- **Written task**
A faithful copy is required: transcribe each line below exactly, minus the pictures.

[Material for the task]

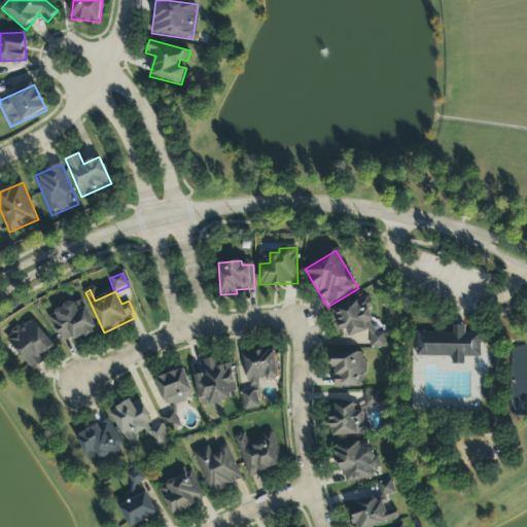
[(62,346),(96,331),(86,308),(77,311),(72,301),(53,309),(55,314),(48,316),(62,346)]
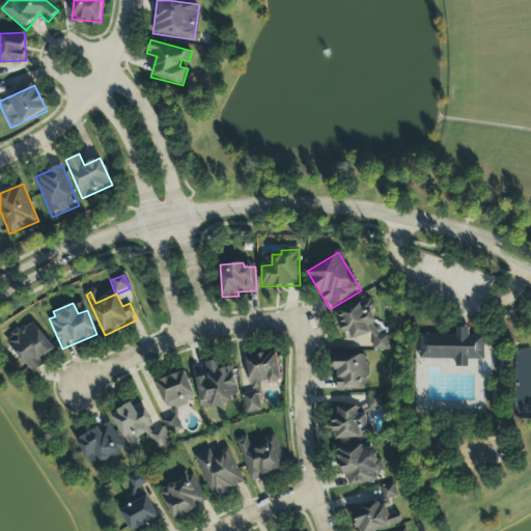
[(337,305),(338,332),(350,331),(350,338),(372,337),(373,351),(388,351),(388,335),(374,335),(373,304),(337,305)]
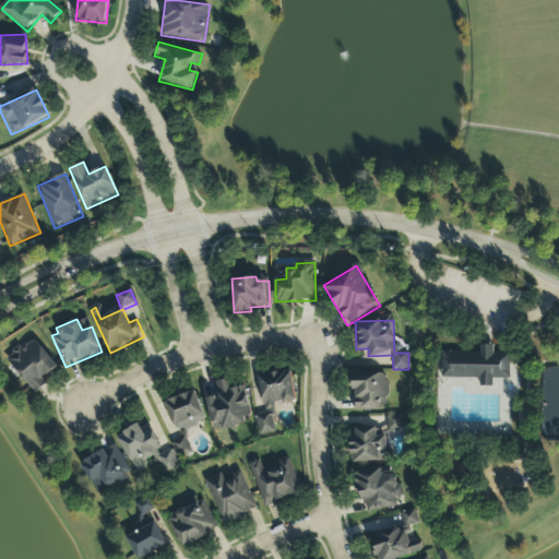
[(58,367),(34,340),(21,352),(19,347),(6,359),(36,394),(47,384),(44,379),(58,367)]
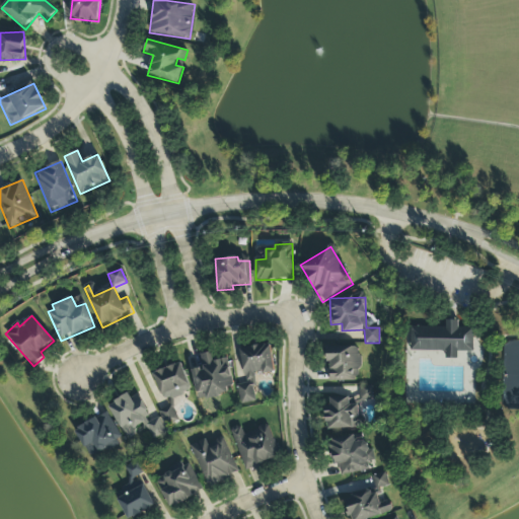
[(445,327),(410,327),(410,352),(445,352),(445,360),(458,359),(458,353),(473,353),(472,328),(458,328),(458,320),(445,321),(445,327)]
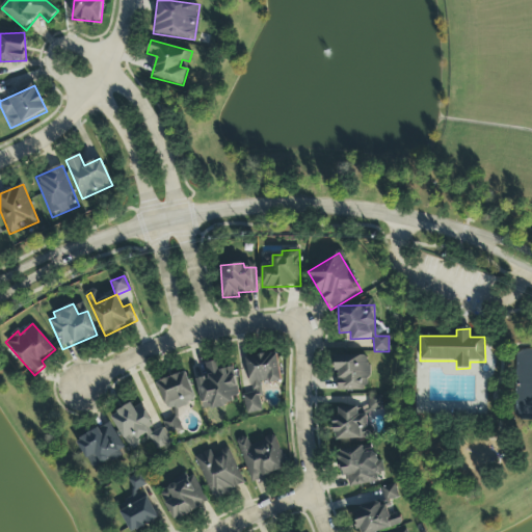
[(281,381),(276,353),(246,357),(251,395),(243,396),(246,415),(264,413),(260,384),(281,381)]
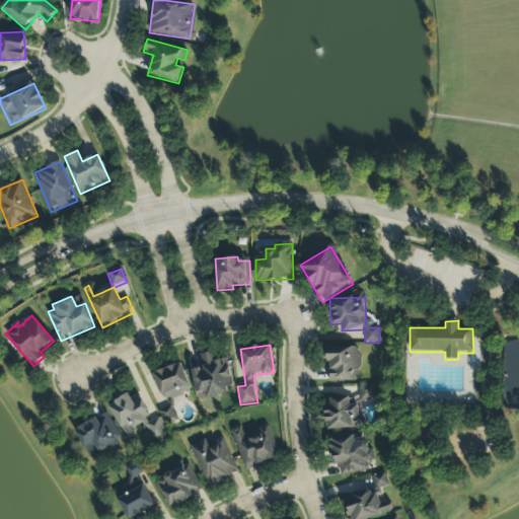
[(327,381),(358,382),(359,348),(328,347),(327,381)]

[/Material for the task]

- **Answer**
[(62,346),(96,331),(86,308),(77,311),(72,301),(53,309),(55,314),(48,316),(62,346)]
[(337,305),(338,332),(350,331),(350,338),(372,337),(373,351),(388,351),(388,335),(374,335),(373,304),(337,305)]
[(58,367),(34,340),(21,352),(19,347),(6,359),(36,394),(47,384),(44,379),(58,367)]
[(445,327),(410,327),(410,352),(445,352),(445,360),(458,359),(458,353),(473,353),(472,328),(458,328),(458,320),(445,321),(445,327)]
[(281,381),(276,353),(246,357),(251,395),(243,396),(246,415),(264,413),(260,384),(281,381)]
[(327,381),(358,382),(359,348),(328,347),(327,381)]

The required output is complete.